• _Work instruction_
The tail of the records, from the line containing "yellow bowling pin: 5 -> 1" through the final line, should be printed exactly and on its own.

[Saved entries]
┄┄┄┄┄┄
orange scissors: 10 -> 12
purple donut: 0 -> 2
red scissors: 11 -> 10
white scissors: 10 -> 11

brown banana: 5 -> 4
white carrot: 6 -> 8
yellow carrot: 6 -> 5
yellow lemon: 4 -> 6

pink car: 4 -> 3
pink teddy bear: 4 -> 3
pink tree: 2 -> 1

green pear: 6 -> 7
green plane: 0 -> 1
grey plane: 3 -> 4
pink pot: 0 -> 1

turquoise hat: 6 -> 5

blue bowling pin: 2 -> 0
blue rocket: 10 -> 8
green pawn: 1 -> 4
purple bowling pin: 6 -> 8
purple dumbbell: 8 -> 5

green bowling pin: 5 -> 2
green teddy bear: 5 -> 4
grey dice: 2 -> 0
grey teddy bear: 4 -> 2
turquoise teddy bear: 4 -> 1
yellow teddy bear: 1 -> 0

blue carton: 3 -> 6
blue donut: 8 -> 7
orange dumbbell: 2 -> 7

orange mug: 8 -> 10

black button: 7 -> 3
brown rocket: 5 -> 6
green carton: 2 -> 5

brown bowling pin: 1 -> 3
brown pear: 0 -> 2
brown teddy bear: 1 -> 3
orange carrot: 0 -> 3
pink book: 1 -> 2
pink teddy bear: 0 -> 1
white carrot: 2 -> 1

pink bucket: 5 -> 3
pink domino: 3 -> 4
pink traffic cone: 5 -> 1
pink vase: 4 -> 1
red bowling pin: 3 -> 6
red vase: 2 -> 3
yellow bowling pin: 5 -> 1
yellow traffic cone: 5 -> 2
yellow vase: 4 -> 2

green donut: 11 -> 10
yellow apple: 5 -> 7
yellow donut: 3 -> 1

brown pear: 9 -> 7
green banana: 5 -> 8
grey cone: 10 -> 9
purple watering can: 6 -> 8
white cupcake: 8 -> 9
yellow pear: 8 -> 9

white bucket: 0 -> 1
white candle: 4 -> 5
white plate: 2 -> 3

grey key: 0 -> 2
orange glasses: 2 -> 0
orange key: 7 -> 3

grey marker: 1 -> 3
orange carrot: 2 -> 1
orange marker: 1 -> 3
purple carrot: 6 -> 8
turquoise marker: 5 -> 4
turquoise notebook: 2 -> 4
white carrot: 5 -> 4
┄┄┄┄┄┄
• _Answer space_
yellow bowling pin: 5 -> 1
yellow traffic cone: 5 -> 2
yellow vase: 4 -> 2

green donut: 11 -> 10
yellow apple: 5 -> 7
yellow donut: 3 -> 1

brown pear: 9 -> 7
green banana: 5 -> 8
grey cone: 10 -> 9
purple watering can: 6 -> 8
white cupcake: 8 -> 9
yellow pear: 8 -> 9

white bucket: 0 -> 1
white candle: 4 -> 5
white plate: 2 -> 3

grey key: 0 -> 2
orange glasses: 2 -> 0
orange key: 7 -> 3

grey marker: 1 -> 3
orange carrot: 2 -> 1
orange marker: 1 -> 3
purple carrot: 6 -> 8
turquoise marker: 5 -> 4
turquoise notebook: 2 -> 4
white carrot: 5 -> 4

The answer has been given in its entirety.